Given problem →
Lay out everything from the line containing "Question: Can we" down to the end of the items as a JSON list of strings, one string per line. Leave out the blank lines.

Spatial questions tied to pictures
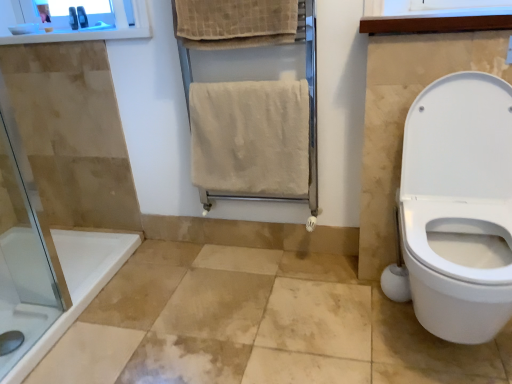
Question: Which direction should I rotate to look at beige textured towel at upper center, the 2th bath towel ordered from the bottom?

Choices:
 (A) right
 (B) left

Answer: (B)

Question: From a real-world perspective, is white wood window frame at upper right positioned over metallic gray razor at upper left, arranged as the first toiletry when viewed from the left, based on gravity?

Choices:
 (A) yes
 (B) no

Answer: (B)

Question: Can you confirm if white wood window frame at upper right is thinner than metallic gray razor at upper left, which appears as the second toiletry when viewed from the right?

Choices:
 (A) no
 (B) yes

Answer: (A)

Question: Can you confirm if white wood window frame at upper right is smaller than metallic gray razor at upper left, which appears as the second toiletry when viewed from the right?

Choices:
 (A) yes
 (B) no

Answer: (B)

Question: Does white wood window frame at upper right turn towards metallic gray razor at upper left, arranged as the first toiletry when viewed from the left?

Choices:
 (A) yes
 (B) no

Answer: (B)

Question: Is white wood window frame at upper right completely or partially outside of metallic gray razor at upper left, arranged as the first toiletry when viewed from the left?

Choices:
 (A) yes
 (B) no

Answer: (A)

Question: Can you confirm if white wood window frame at upper right is wider than metallic gray razor at upper left, arranged as the first toiletry when viewed from the left?

Choices:
 (A) no
 (B) yes

Answer: (B)

Question: Is white glossy toilet seat at right wider than matte plastic toothbrush at upper left, the 1th toiletry positioned from the right?

Choices:
 (A) yes
 (B) no

Answer: (A)

Question: Is white glossy toilet seat at right closer to the viewer compared to matte plastic toothbrush at upper left, marked as the second toiletry in a left-to-right arrangement?

Choices:
 (A) no
 (B) yes

Answer: (B)

Question: Considering the relative positions of white glossy toilet seat at right and matte plastic toothbrush at upper left, marked as the second toiletry in a left-to-right arrangement, in the image provided, is white glossy toilet seat at right to the right of matte plastic toothbrush at upper left, marked as the second toiletry in a left-to-right arrangement, from the viewer's perspective?

Choices:
 (A) no
 (B) yes

Answer: (B)

Question: From a real-world perspective, is white glossy toilet seat at right over matte plastic toothbrush at upper left, the 1th toiletry positioned from the right?

Choices:
 (A) yes
 (B) no

Answer: (B)

Question: Can we say white glossy toilet seat at right lies outside matte plastic toothbrush at upper left, marked as the second toiletry in a left-to-right arrangement?

Choices:
 (A) no
 (B) yes

Answer: (B)

Question: From the image's perspective, is white glossy toilet seat at right below matte plastic toothbrush at upper left, marked as the second toiletry in a left-to-right arrangement?

Choices:
 (A) no
 (B) yes

Answer: (B)

Question: Is beige towel rack at center to the right of beige textured towel at upper center, the 2th bath towel ordered from the bottom, from the viewer's perspective?

Choices:
 (A) no
 (B) yes

Answer: (B)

Task response →
[
  "Question: Can we say white glossy toilet seat at right lies outside matte plastic toothbrush at upper left, marked as the second toiletry in a left-to-right arrangement?",
  "Choices:",
  " (A) no",
  " (B) yes",
  "Answer: (B)",
  "Question: From the image's perspective, is white glossy toilet seat at right below matte plastic toothbrush at upper left, marked as the second toiletry in a left-to-right arrangement?",
  "Choices:",
  " (A) no",
  " (B) yes",
  "Answer: (B)",
  "Question: Is beige towel rack at center to the right of beige textured towel at upper center, the 2th bath towel ordered from the bottom, from the viewer's perspective?",
  "Choices:",
  " (A) no",
  " (B) yes",
  "Answer: (B)"
]